** START **

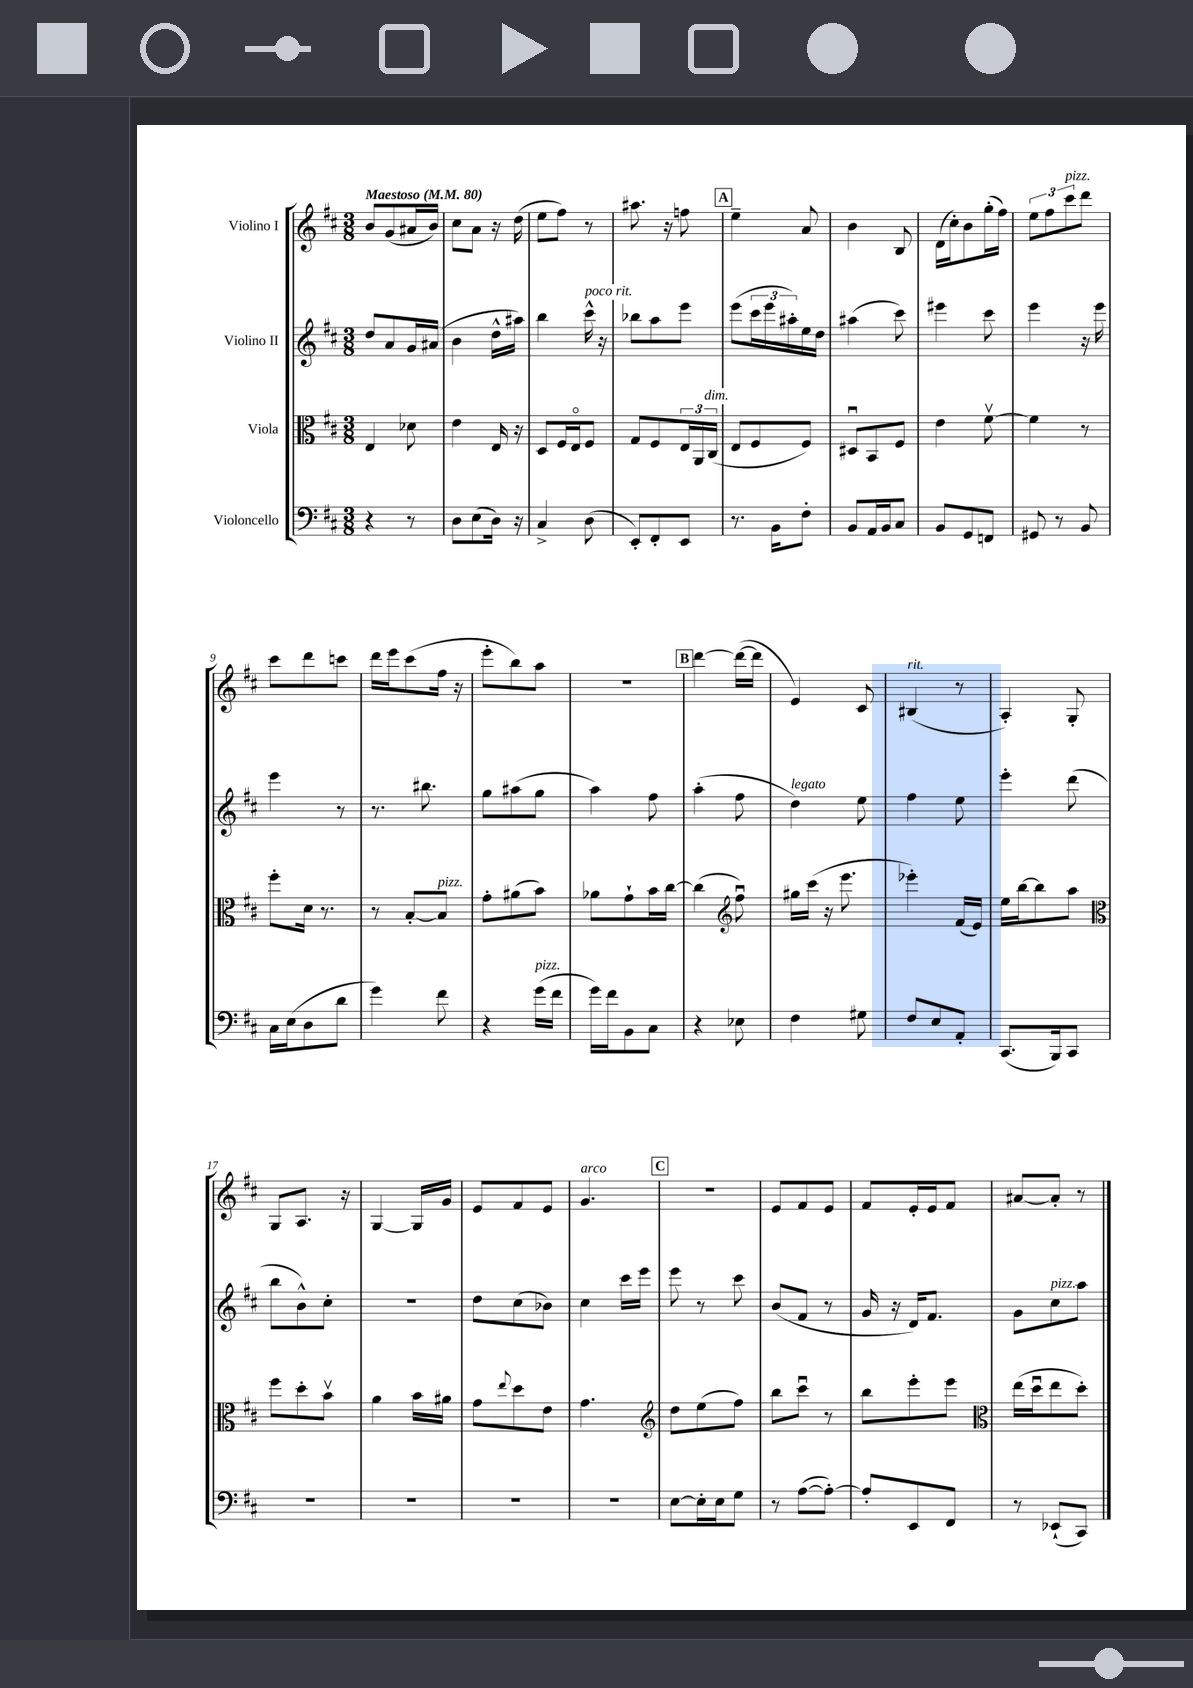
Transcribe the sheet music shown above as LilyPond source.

<<
\new StaffGroup <<
\new Staff = "s0" \with { instrumentName = "Violino I" } {
    \clef treble \key d \major \numericTimeSignature \time 3/8 \tempo "Maestoso" 4 = 80
    b'8 g'8( ais'16 b'16) |
    cis''8 a'8 r16 d''16( |
    e''8 fis''8) r8 |
    ais''8. r16 f''8 |
    \mark \markup { \box "A" } e''4-- a'8 |
    b'4 b8 |
    d'16( cis''16-.) b'8 g''16-.( fis''16) |
    \tuplet 3/2 { e''8 fis''8 cis'''8^\markup { \italic "pizz." } } d'''8 |
    cis'''8 d'''8 c'''8 |
    d'''16 e'''16 cis'''8( fis''16 r16 |
    e'''8-. b''8) a''8 |
    R4. |
    \mark \markup { \box "B" } d'''4~ d'''16~( d'''16 |
    e'4) cis'8 |
    bis4^\markup { \italic "rit." }( r8 |
    a4-.) g8-. |
    g8 a8. r16 |
    g4~ g16 g'16 |
    e'8 fis'8 e'8 |
    g'4.^\markup { \italic "arco" } |
    \mark \markup { \box "C" } R4. |
    e'8 fis'8 e'8 |
    fis'8 e'16-. e'16 fis'8 |
    ais'8~ ais'8-. r8 \bar "|." |
}
\new Staff = "s1" \with { instrumentName = "Violino II" } {
    \clef treble \key d \major \numericTimeSignature \time 3/8
    d''8 a'8 g'16 ais'16( |
    b'4 d''16-^ ais''16) |
    b''4 cis'''16-^^\markup { \italic "poco rit." } r16 |
    bes''8 a''8 e'''8 |
    \mark \markup { \box "A" } e'''8( \tuplet 3/2 { cis'''16 e'''16 ais''16-.) } e''16 d''16 |
    ais''4( cis'''8) |
    eis'''4 cis'''8 |
    e'''4 r16 e'''16 |
    e'''4 r8 |
    r8. bis''8. |
    g''8 ais''8( g''8 |
    a''4) fis''8 |
    \mark \markup { \box "B" } a''4-.( fis''8 |
    d''4^\markup { \italic "legato" }) e''8 |
    fis''4 e''8 |
    e'''4-. d'''8( |
    b''8 b'8-^) cis''8-. |
    R4. |
    d''8 cis''8( bes'8) |
    cis''4 cis'''16 e'''16 |
    \mark \markup { \box "C" } e'''8 r8 cis'''8 |
    b'8( fis'8 r8 |
    g'16 r16 d'16) fis'8. |
    g'8 cis''8^\markup { \italic "pizz." } a''8 \bar "|." |
}
\new Staff = "s2" \with { instrumentName = "Viola" } {
    \clef alto \key d \major \numericTimeSignature \time 3/8
    e4 des'8 |
    e'4 e16 r16 |
    d8 fis16 e16\flageolet fis8 |
    g8 fis8 \tuplet 3/2 { e16 a,16 cis16^\markup { \italic "dim." }( } |
    \mark \markup { \box "A" } e8 fis8 fis8) |
    dis8\downbow b,8 fis8 |
    e'4 fis'8~\upbow |
    fis'4 r8 |
    fis''8-. d'16 r8. |
    r8 b8~-. b8^\markup { \italic "pizz." } |
    g'8-. ais'8( b'8) |
    aes'8 g'8-! b'16 cis''16~ |
    \mark \markup { \box "B" } cis''4( \clef treble fis''8\downbow) |
    gis''16 cis'''16( r16 e'''8. |
    ees'''4-.) fis'16( e'16) |
    e''16 b''16~ b''8 a''8 |
    \clef alto fis''8 d''8-. b'8\upbow |
    a'4 b'16 ais'16 |
    g'8 \appoggiatura { e''8 } d''8 e'8 |
    g'4. |
    \mark \markup { \box "C" } \clef treble d''8 e''8( fis''8) |
    b''8 cis'''8\downbow r8 |
    b''8 e'''8-. e'''8 |
    \clef alto e''16( d''16\downbow e''8 d''8-.) \bar "|." |
}
\new Staff = "s3" \with { instrumentName = "Violoncello" } {
    \clef bass \key d \major \numericTimeSignature \time 3/8
    r4 r8 |
    d8 e8( d16) r16 |
    cis4-> d8( |
    e,8-.) fis,8-. e,8 |
    \mark \markup { \box "A" } r8. b,16 fis8-. |
    b,8 a,16 b,16 cis8 |
    b,8 g,8 f,8 |
    gis,8 r8 b,8 |
    cis16 e16( d8 d'8 |
    g'4) fis'8 |
    r4 g'16^\markup { \italic "pizz." }( fis'16 |
    g'16) fis'16 b,8 cis8 |
    \mark \markup { \box "B" } r4 ees8 |
    fis4 gis8 |
    fis8 e8 a,8-. |
    cis,8.( b,,16) cis,8 |
    R4. |
    R4. |
    R4. |
    R4. |
    \mark \markup { \box "C" } e8~ e16-. e16 g8 |
    r8 a8~( a8~-.) |
    a8-. e,8 fis,8 |
    r8 ees,8-!( cis,8) \bar "|." |
}
>>
>>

** END **

Find each of the lines above that contains the string "upbow", and copy those lines out in full.

    e'4 fis'8~\upbow |
    \clef alto fis''8 d''8-. b'8\upbow |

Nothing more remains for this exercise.